Top of Excerpted records
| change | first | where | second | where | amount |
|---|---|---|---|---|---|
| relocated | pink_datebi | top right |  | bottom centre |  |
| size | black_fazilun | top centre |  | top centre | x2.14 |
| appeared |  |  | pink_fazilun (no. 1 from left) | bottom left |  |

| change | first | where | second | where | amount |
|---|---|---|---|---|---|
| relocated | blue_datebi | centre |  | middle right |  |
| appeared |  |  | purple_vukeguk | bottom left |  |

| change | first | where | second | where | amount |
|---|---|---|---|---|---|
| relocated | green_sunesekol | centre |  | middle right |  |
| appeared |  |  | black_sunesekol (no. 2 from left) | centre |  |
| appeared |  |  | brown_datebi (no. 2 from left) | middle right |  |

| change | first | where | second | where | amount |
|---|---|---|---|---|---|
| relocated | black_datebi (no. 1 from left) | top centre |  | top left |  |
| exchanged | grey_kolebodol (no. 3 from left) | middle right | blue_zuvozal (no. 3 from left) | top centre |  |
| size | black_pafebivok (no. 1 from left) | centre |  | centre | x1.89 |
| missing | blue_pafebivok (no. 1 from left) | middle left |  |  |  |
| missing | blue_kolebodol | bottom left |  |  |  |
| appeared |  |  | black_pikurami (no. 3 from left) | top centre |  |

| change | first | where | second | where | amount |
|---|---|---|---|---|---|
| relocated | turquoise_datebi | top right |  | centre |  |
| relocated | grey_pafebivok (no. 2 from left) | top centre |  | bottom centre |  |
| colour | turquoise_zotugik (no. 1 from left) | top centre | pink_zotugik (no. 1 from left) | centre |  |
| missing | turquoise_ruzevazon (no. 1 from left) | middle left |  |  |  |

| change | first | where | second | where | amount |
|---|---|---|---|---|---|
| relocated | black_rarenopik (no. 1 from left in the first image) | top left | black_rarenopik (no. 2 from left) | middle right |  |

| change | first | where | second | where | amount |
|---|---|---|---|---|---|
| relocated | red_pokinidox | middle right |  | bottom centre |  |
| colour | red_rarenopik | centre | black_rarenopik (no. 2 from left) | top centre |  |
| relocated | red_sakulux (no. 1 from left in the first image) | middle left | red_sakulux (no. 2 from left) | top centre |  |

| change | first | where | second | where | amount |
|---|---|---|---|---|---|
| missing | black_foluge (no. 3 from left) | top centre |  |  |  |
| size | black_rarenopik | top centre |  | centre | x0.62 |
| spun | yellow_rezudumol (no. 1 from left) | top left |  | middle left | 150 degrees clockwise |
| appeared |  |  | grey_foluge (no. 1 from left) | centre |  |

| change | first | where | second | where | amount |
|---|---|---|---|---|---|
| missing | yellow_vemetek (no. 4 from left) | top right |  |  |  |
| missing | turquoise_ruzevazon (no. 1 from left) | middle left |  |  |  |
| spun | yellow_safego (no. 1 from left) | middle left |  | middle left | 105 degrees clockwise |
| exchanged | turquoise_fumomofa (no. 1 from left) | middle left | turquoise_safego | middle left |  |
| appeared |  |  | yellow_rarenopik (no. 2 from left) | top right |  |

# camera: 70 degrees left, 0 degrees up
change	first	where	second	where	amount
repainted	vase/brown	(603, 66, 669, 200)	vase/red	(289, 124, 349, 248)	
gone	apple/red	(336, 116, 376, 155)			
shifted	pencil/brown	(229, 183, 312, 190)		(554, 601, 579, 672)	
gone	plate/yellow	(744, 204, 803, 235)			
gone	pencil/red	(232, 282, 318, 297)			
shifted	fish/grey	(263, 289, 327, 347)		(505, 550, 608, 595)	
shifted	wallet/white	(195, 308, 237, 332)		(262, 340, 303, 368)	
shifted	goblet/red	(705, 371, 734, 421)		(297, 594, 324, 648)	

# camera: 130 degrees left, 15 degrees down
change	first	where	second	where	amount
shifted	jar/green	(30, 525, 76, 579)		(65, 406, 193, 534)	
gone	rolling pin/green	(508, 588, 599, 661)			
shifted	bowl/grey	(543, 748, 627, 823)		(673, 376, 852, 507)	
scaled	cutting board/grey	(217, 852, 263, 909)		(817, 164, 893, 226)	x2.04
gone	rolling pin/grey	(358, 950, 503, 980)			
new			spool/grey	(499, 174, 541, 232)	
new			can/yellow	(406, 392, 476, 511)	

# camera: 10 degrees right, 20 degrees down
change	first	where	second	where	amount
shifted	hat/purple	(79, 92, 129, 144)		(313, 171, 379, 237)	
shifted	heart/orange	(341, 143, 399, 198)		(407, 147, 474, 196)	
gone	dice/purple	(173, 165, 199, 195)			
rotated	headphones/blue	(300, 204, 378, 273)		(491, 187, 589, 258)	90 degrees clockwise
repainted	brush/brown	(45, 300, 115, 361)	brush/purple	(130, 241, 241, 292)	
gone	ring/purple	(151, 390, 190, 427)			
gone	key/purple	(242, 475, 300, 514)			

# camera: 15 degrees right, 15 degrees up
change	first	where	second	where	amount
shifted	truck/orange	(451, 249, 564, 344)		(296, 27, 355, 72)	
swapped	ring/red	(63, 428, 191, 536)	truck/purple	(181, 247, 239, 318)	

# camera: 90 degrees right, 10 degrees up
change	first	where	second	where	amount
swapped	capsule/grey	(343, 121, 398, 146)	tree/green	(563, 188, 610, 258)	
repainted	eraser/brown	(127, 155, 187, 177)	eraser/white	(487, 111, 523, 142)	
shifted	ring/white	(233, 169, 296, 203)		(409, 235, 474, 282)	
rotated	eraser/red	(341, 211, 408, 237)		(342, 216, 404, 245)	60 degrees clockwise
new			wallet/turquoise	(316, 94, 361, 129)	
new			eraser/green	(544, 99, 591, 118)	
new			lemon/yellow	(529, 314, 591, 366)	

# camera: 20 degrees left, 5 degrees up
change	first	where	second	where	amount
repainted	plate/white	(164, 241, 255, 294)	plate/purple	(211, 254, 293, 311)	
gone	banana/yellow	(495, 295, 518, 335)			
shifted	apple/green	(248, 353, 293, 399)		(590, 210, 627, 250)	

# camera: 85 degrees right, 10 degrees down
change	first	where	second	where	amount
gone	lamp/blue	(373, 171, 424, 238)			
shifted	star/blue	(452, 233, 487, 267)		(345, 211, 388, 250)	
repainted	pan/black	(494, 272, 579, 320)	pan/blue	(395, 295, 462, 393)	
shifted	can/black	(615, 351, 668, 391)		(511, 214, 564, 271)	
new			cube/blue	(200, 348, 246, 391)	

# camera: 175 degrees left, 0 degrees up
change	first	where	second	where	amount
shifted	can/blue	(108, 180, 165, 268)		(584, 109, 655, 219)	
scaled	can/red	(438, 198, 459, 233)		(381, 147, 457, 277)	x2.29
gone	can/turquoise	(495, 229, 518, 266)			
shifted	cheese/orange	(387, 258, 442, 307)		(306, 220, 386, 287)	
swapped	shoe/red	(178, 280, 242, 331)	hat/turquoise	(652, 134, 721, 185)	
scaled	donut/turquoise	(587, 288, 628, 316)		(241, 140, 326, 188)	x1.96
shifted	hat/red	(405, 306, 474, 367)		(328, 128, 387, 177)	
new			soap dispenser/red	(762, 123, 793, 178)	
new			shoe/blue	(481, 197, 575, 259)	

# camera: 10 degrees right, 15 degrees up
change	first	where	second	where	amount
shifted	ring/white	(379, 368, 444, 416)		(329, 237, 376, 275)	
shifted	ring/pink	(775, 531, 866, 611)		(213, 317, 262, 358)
Bottom of Excerpted records
Using the data above, print exactly the lines from the line that contains "relocated | pink_datebi" through the line that contains "centre | x2.14 |", with both included.

**Output for this task:**
| relocated | pink_datebi | top right |  | bottom centre |  |
| size | black_fazilun | top centre |  | top centre | x2.14 |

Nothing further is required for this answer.